Material provided

%%

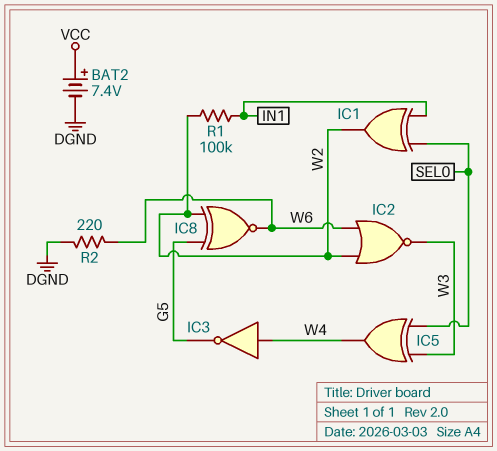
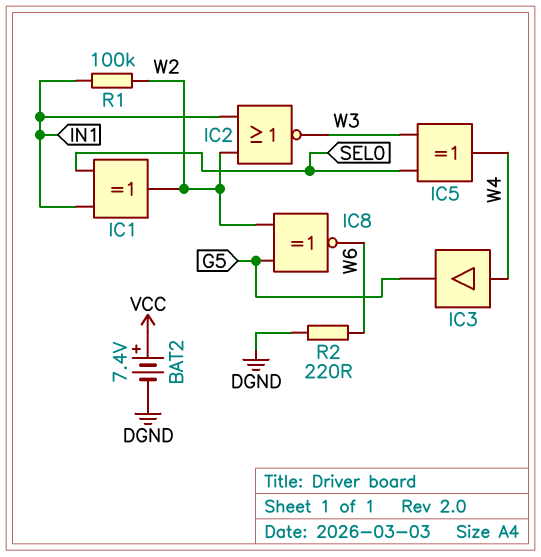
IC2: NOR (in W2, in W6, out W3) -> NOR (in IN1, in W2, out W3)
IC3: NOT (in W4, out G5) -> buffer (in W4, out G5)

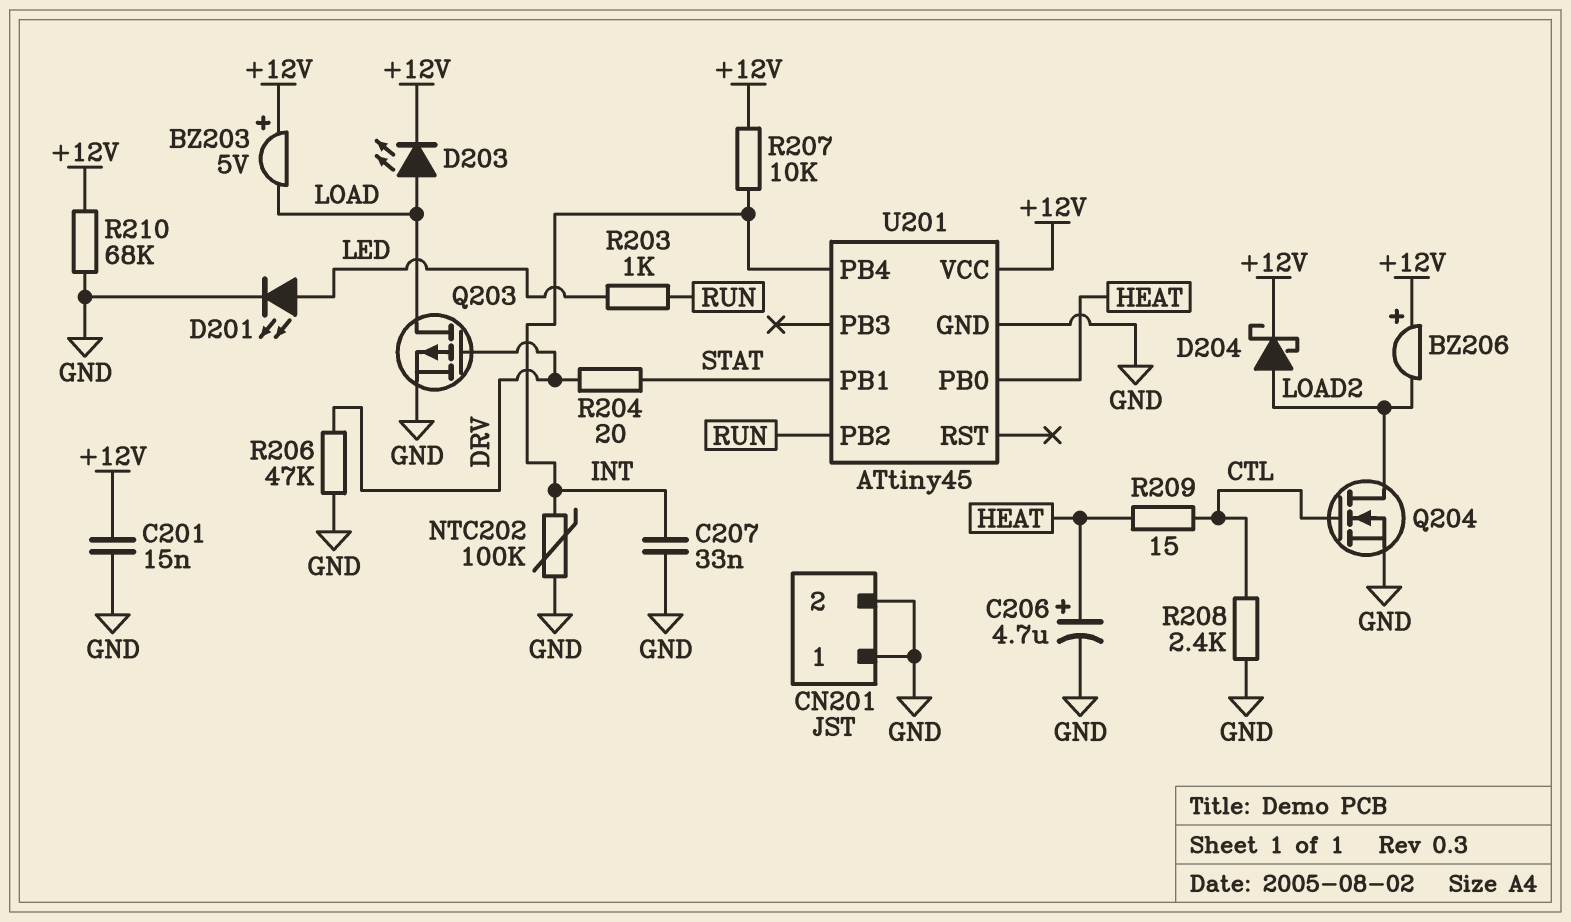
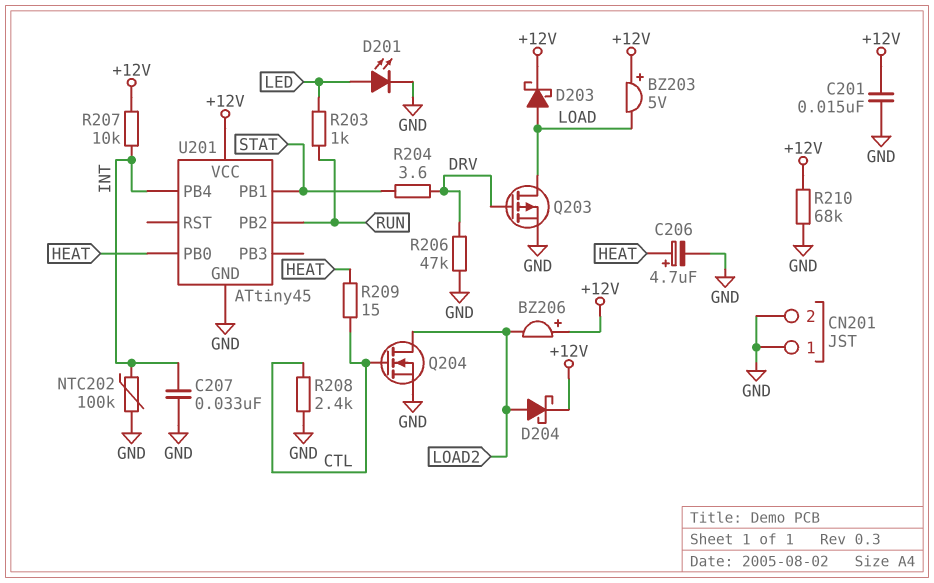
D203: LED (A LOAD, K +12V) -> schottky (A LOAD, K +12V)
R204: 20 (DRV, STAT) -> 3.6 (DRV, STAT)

%%
%%

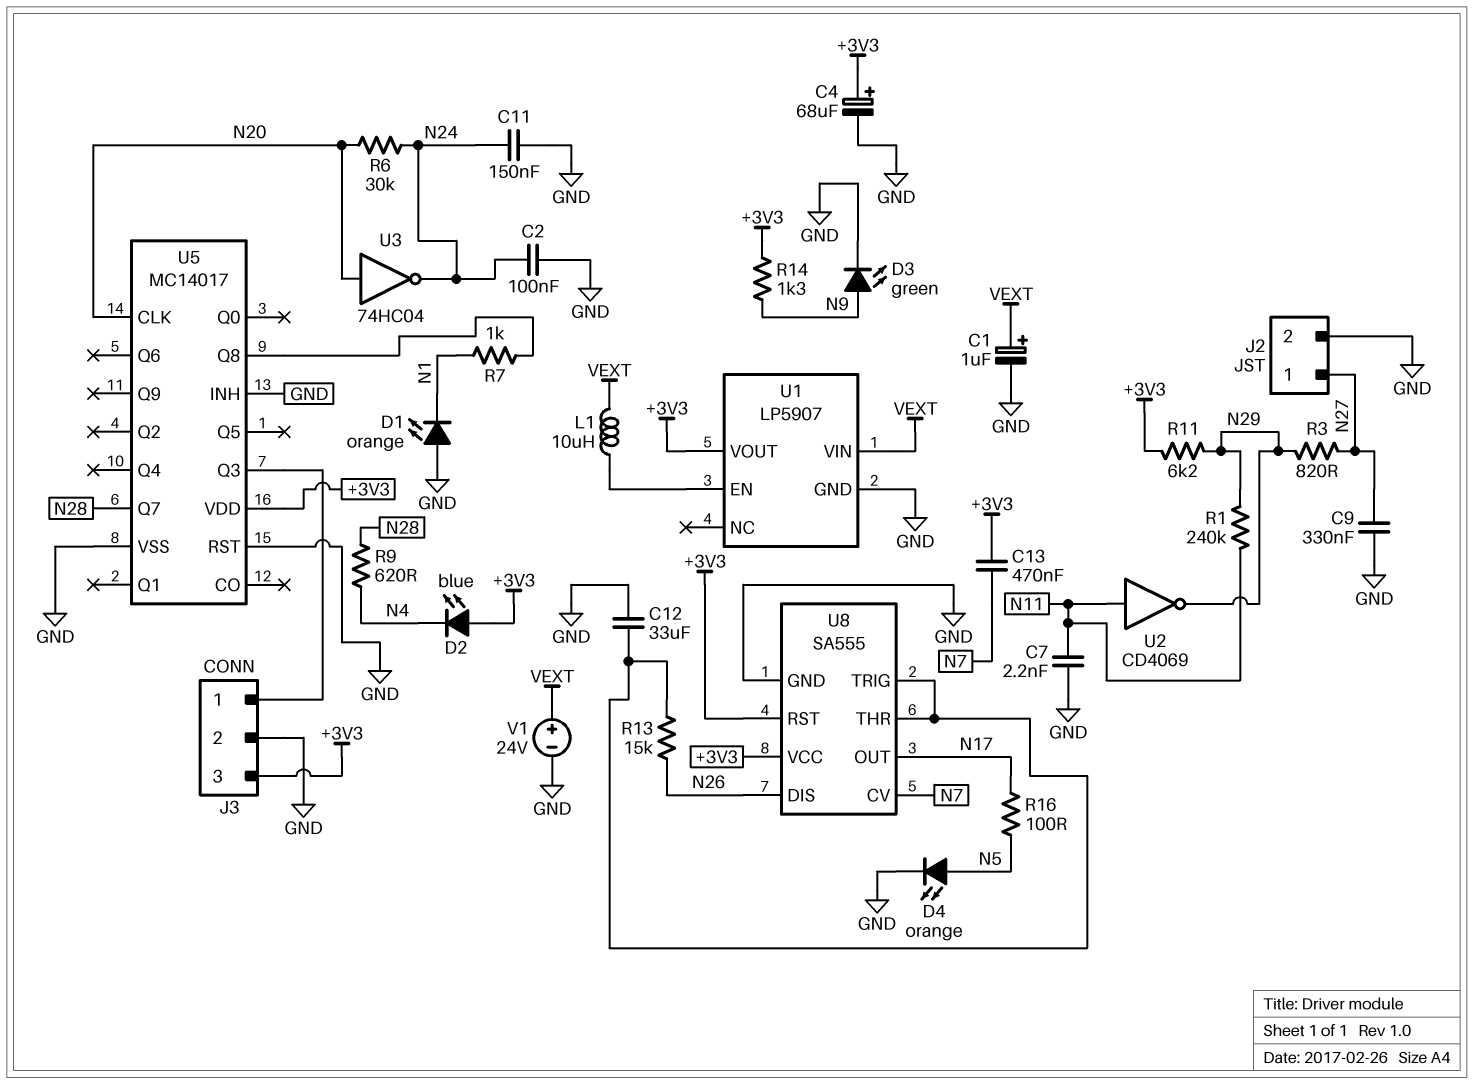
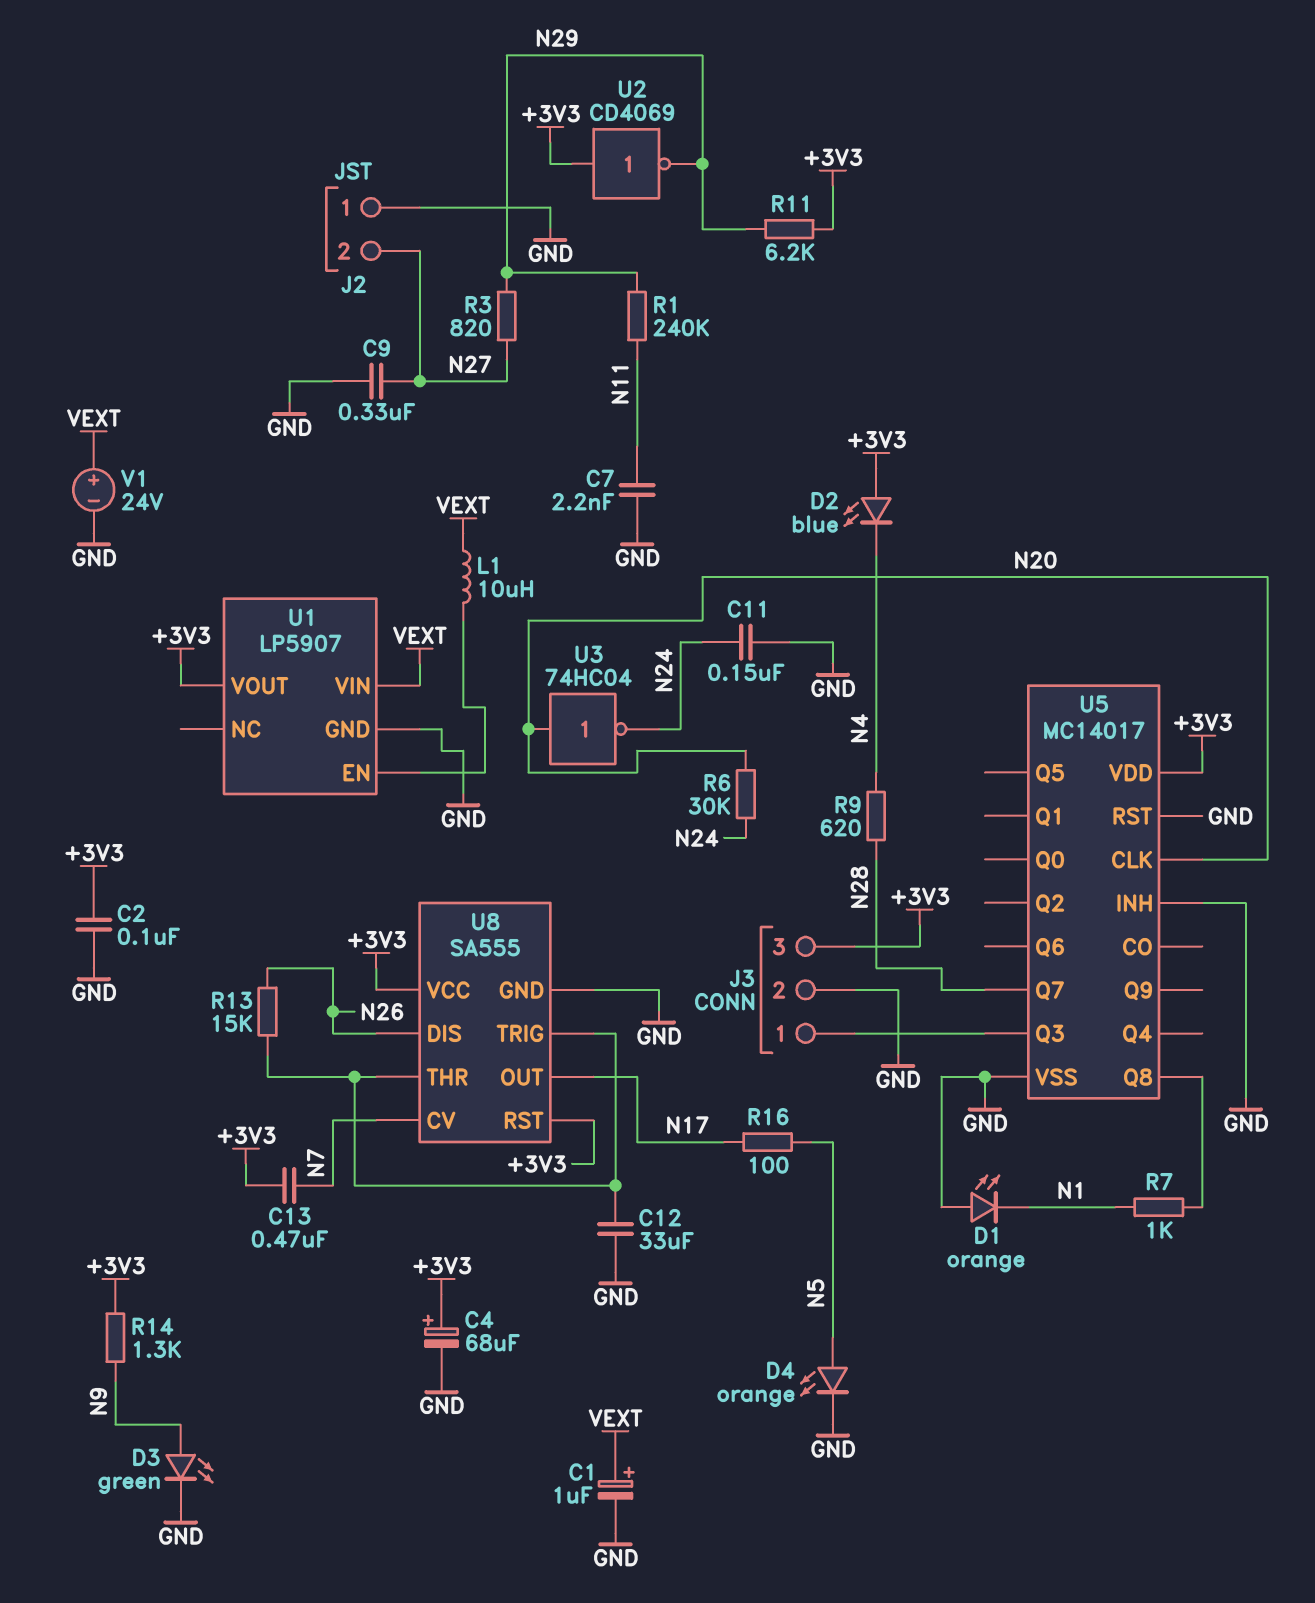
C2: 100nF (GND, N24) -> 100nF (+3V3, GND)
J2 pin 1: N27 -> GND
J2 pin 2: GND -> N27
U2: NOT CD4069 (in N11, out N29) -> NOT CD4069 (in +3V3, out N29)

%%

Your goal
From the records above, print exactly the lines that run from the line with "D203: LED (A" to the line with "R204: 20 (DRV, STAT) -> 3.6 (DRV, STAT)", inclusive.

Solved problem
D203: LED (A LOAD, K +12V) -> schottky (A LOAD, K +12V)
R204: 20 (DRV, STAT) -> 3.6 (DRV, STAT)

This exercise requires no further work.